• _Data provided_

>>

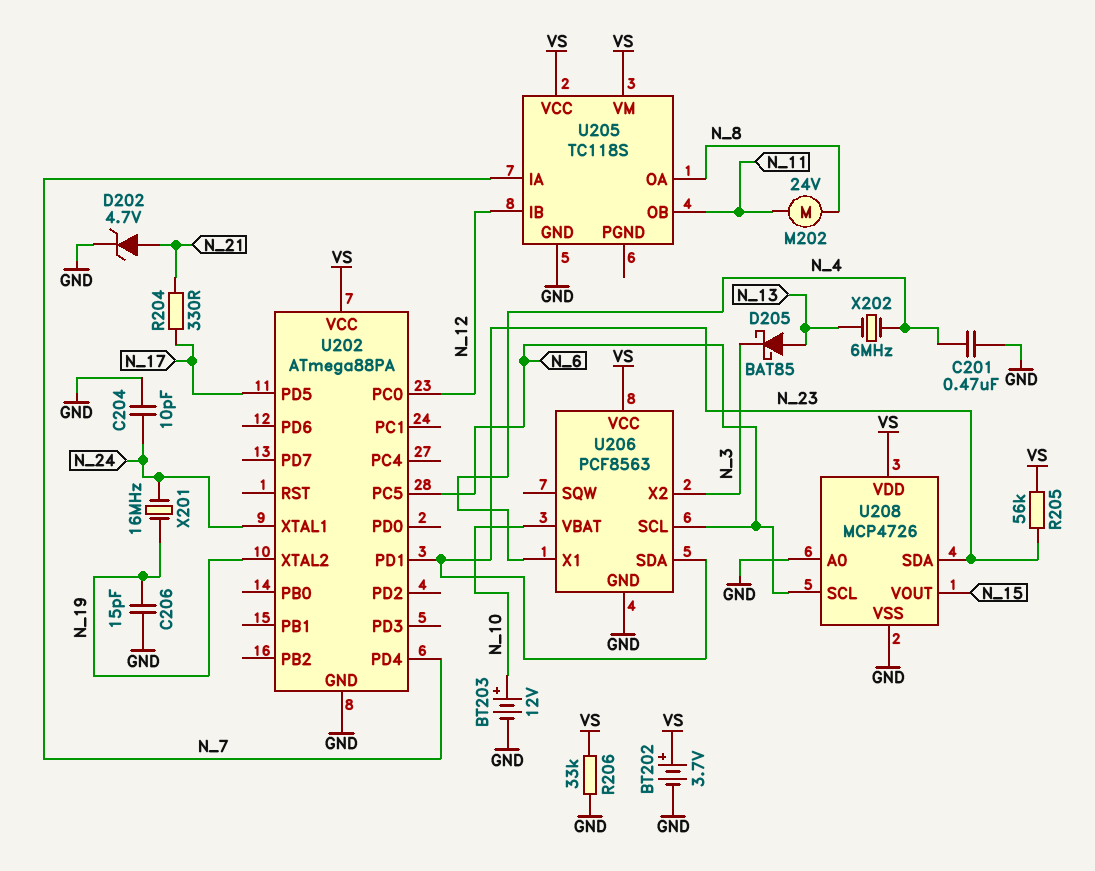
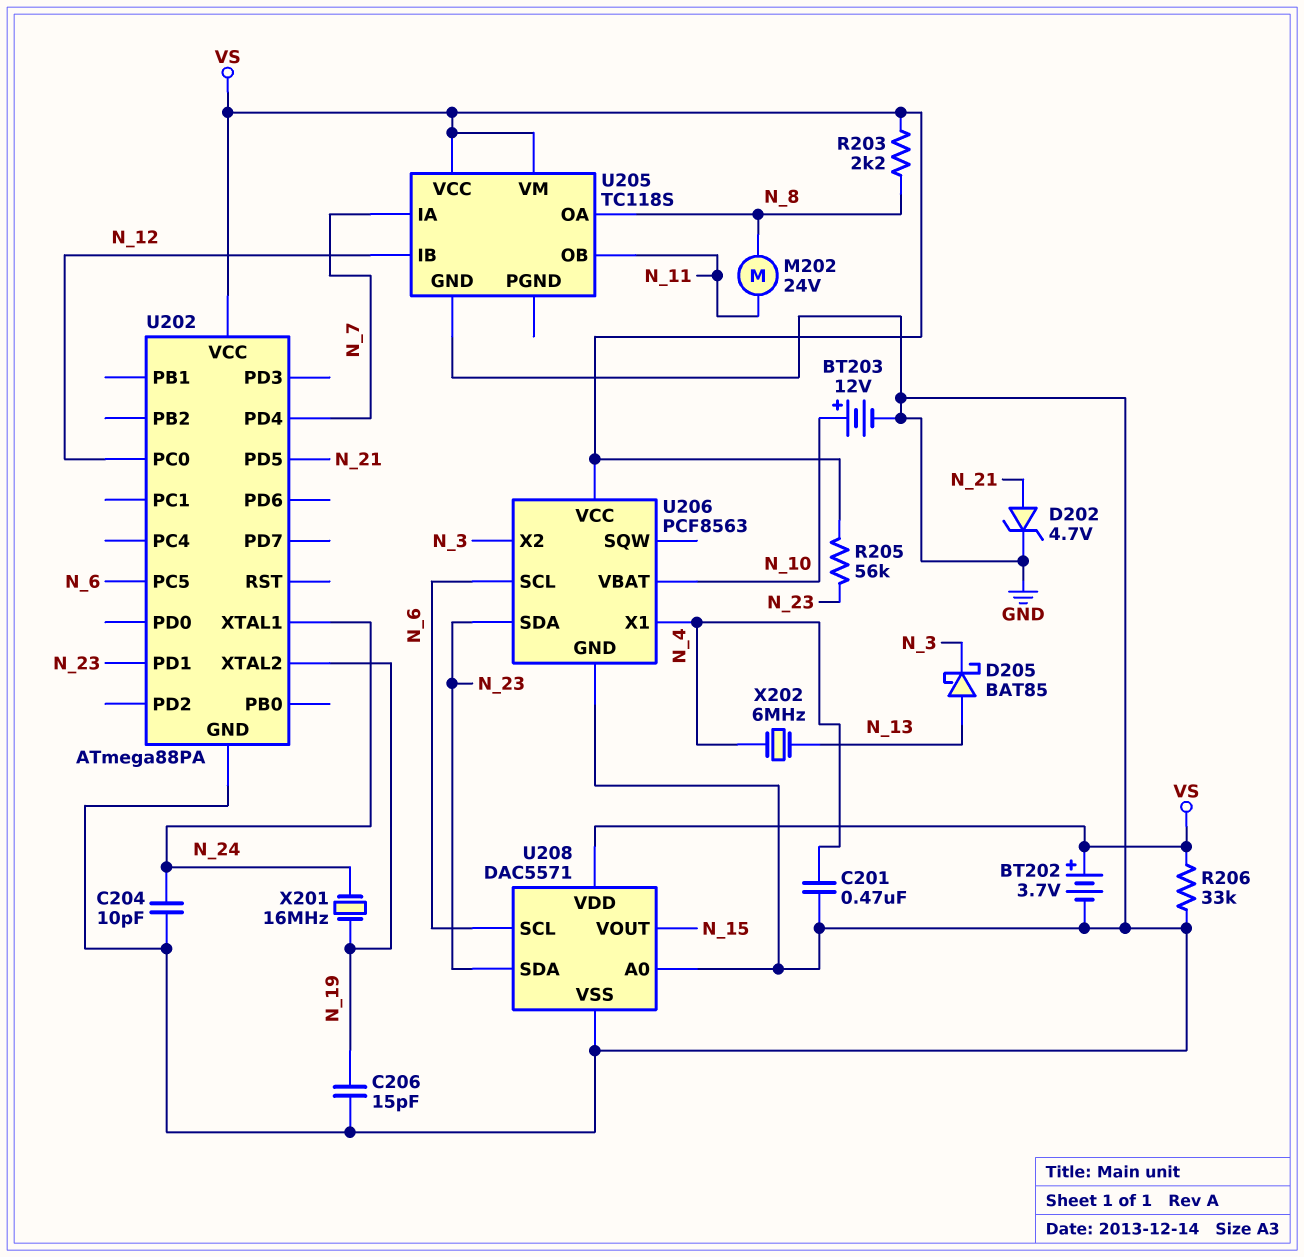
R203: none -> 2.2k (N_8, VS)
R204: 330 (N_17, N_21) -> none
U202 pin PD5: N_17 -> N_21
U208: MCP4726 -> DAC5571

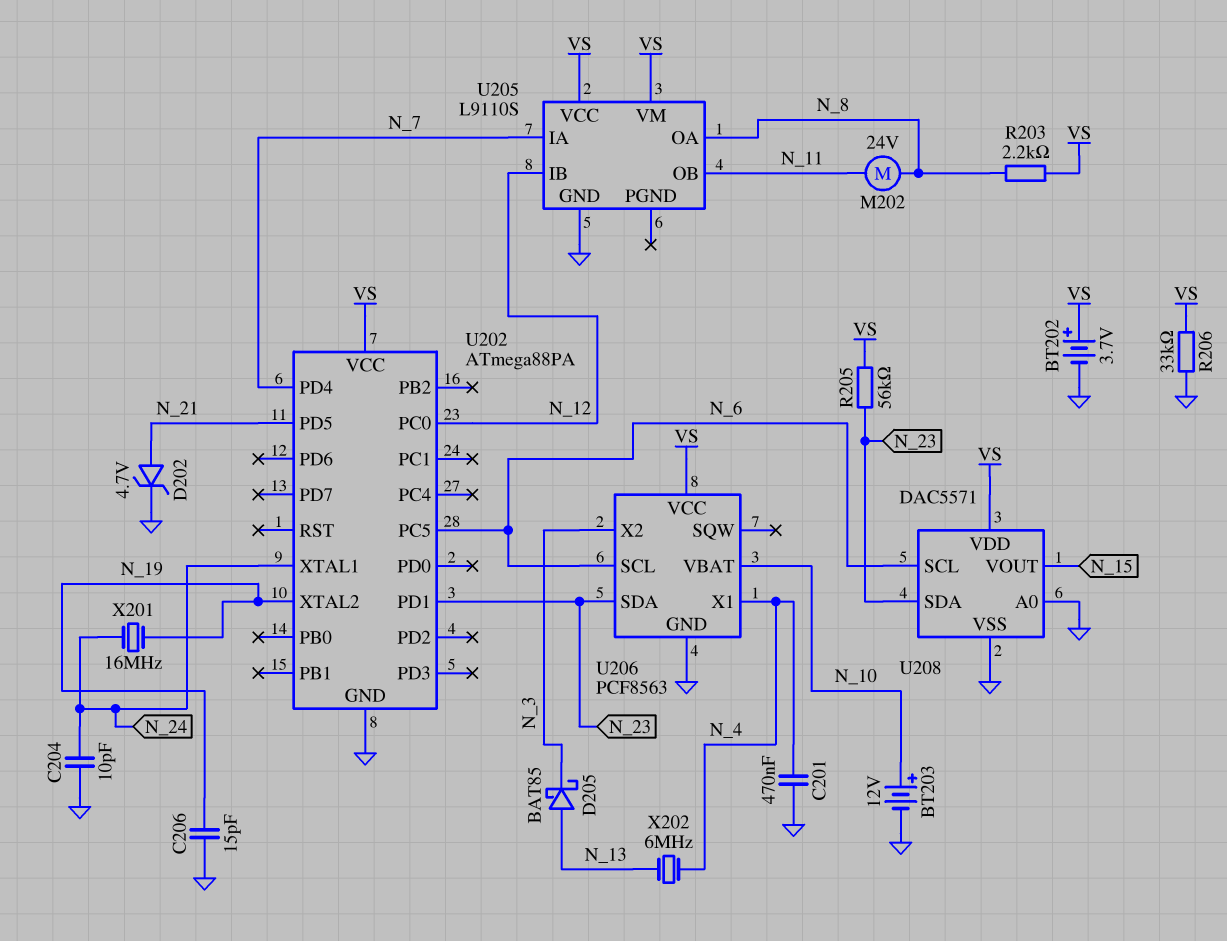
U205: TC118S -> L9110S

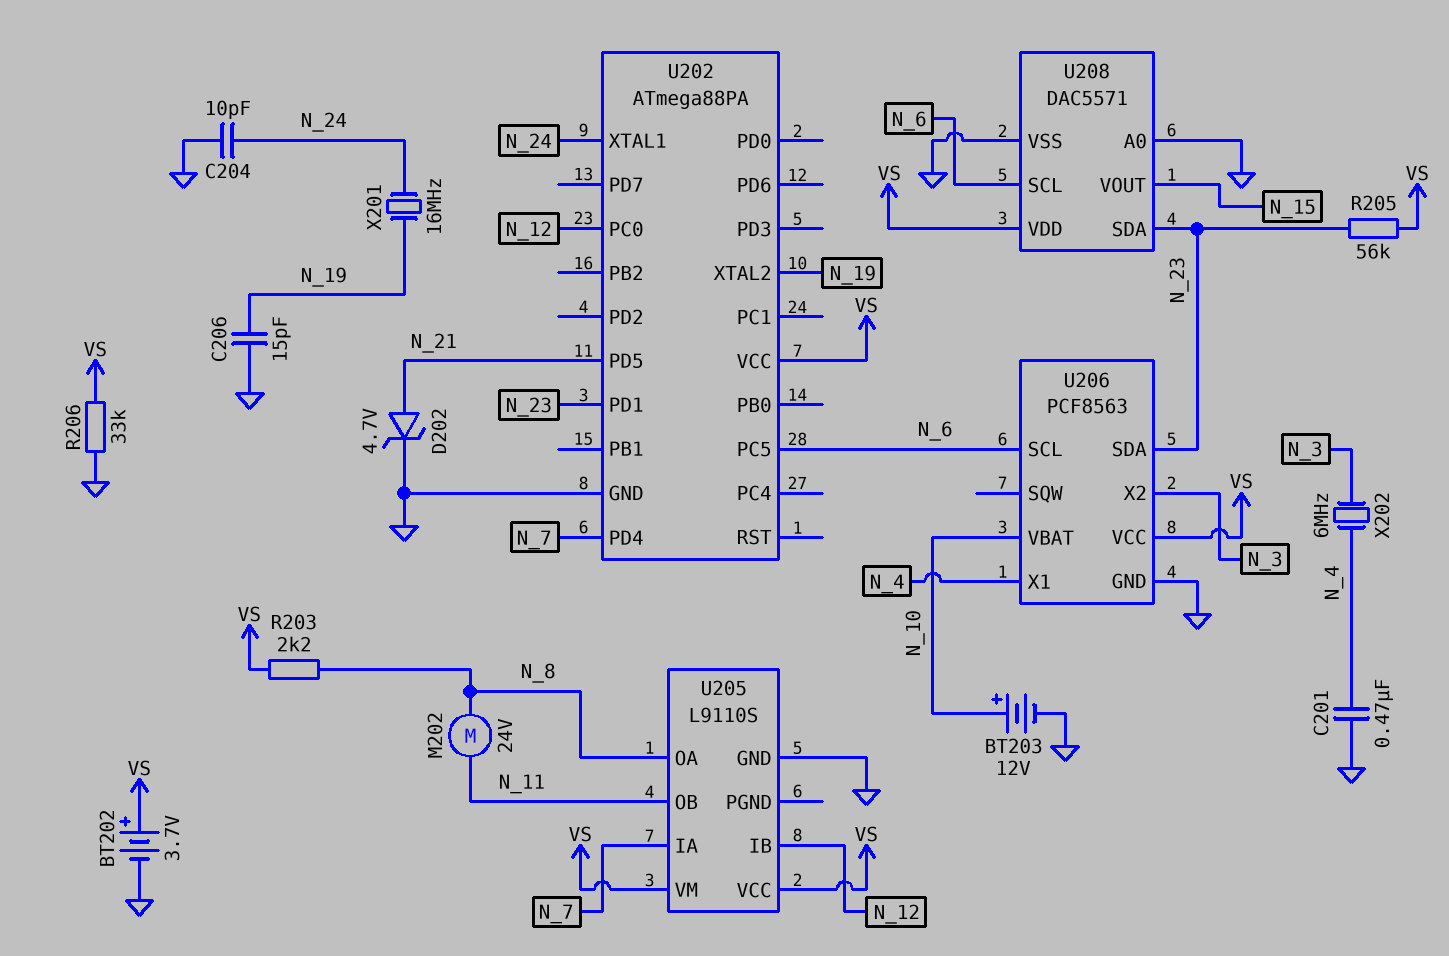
D205: schottky BAT85 (A N_13, K N_3) -> none
X202: 6MHz (N_4, N_13) -> 6MHz (N_3, N_4)

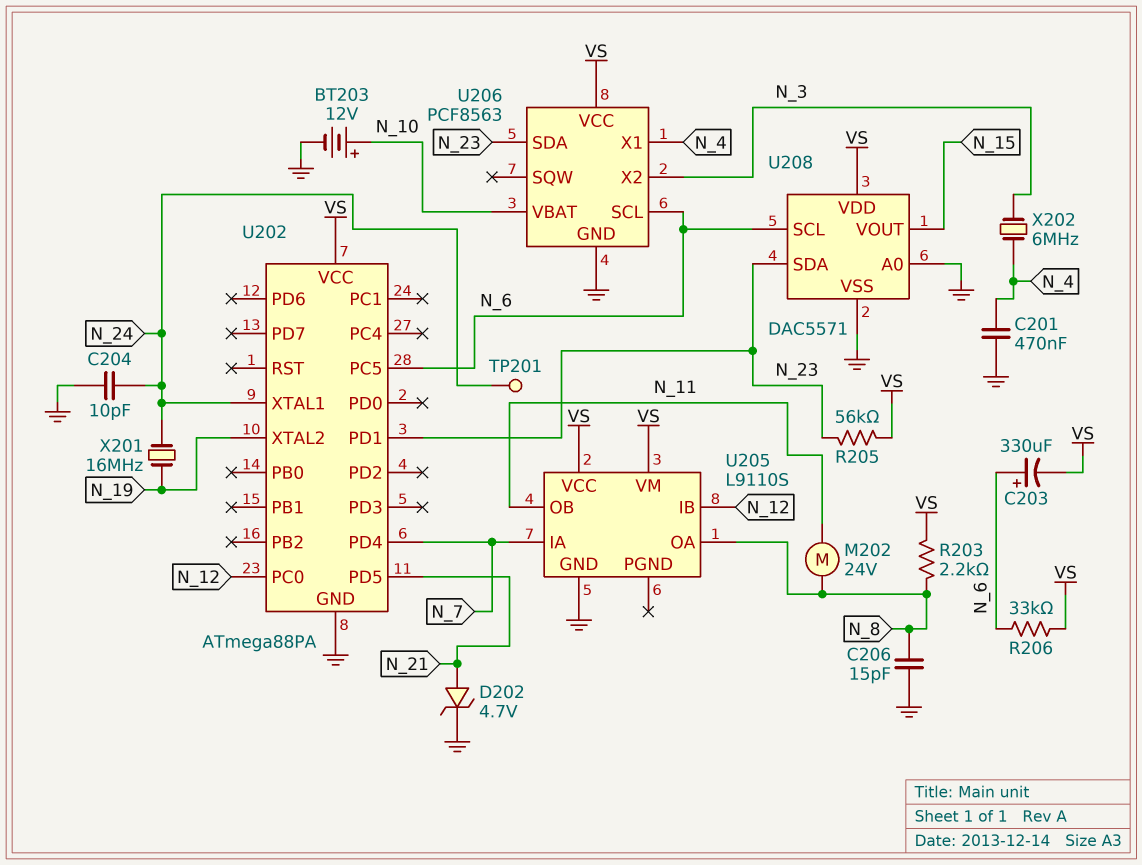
BT202: 3.7V (plus VS, minus GND) -> none
C203: none -> 330uF (plus N_6, minus VS)
C206: 15pF (GND, N_19) -> 15pF (GND, N_8)
R206: 33k (GND, VS) -> 33k (N_6, VS)
TP201: none -> test point (N_24)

<<

• _Task brief_
Without the pictures, repeat every line of the material above exactly.

• _Response for this exercise_
R203: none -> 2.2k (N_8, VS)
R204: 330 (N_17, N_21) -> none
U202 pin PD5: N_17 -> N_21
U208: MCP4726 -> DAC5571

U205: TC118S -> L9110S

D205: schottky BAT85 (A N_13, K N_3) -> none
X202: 6MHz (N_4, N_13) -> 6MHz (N_3, N_4)

BT202: 3.7V (plus VS, minus GND) -> none
C203: none -> 330uF (plus N_6, minus VS)
C206: 15pF (GND, N_19) -> 15pF (GND, N_8)
R206: 33k (GND, VS) -> 33k (N_6, VS)
TP201: none -> test point (N_24)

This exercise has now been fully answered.